* **Exercise**: Your task is to transcribe each record exactly and to omit every image.

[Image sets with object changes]
·····

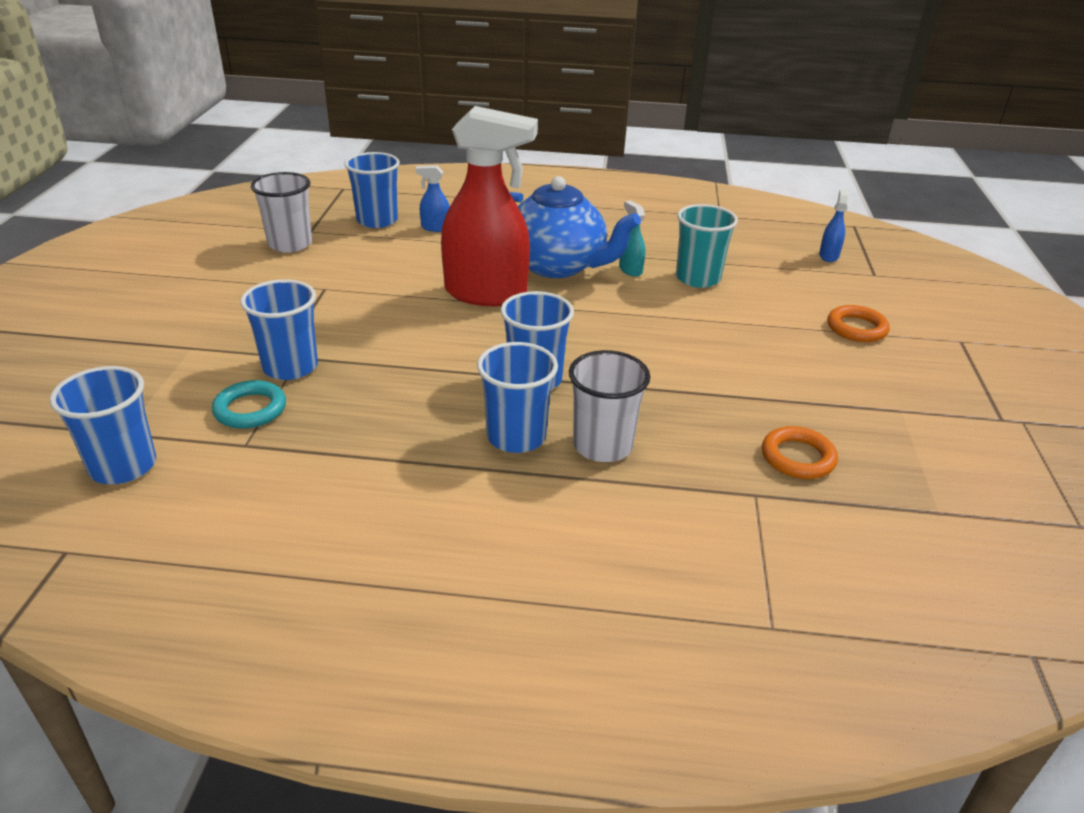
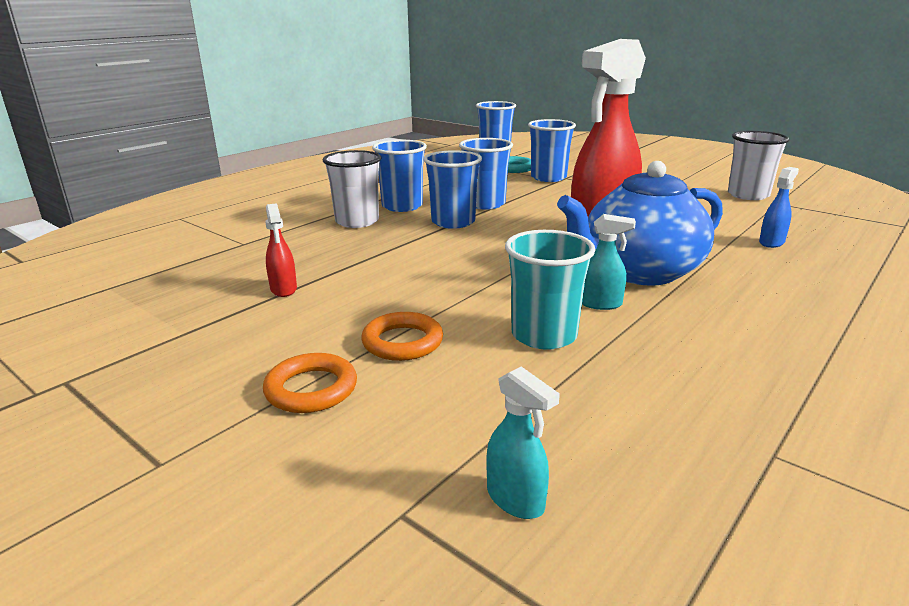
camera: 125 degrees right, 10 degrees down
(377, 220) = (799, 225): blue cup -> blue cup (485, 204)
(791, 403) = (283, 289): none -> red spray bottle
(798, 457) = (238, 267): orange ring -> orange ring (402, 342)
(828, 256) = (516, 499): blue spray bottle -> turquoise spray bottle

·····

* **Solution**:
camera: 125 degrees right, 10 degrees down
(377, 220) = (799, 225): blue cup -> blue cup (485, 204)
(791, 403) = (283, 289): none -> red spray bottle
(798, 457) = (238, 267): orange ring -> orange ring (402, 342)
(828, 256) = (516, 499): blue spray bottle -> turquoise spray bottle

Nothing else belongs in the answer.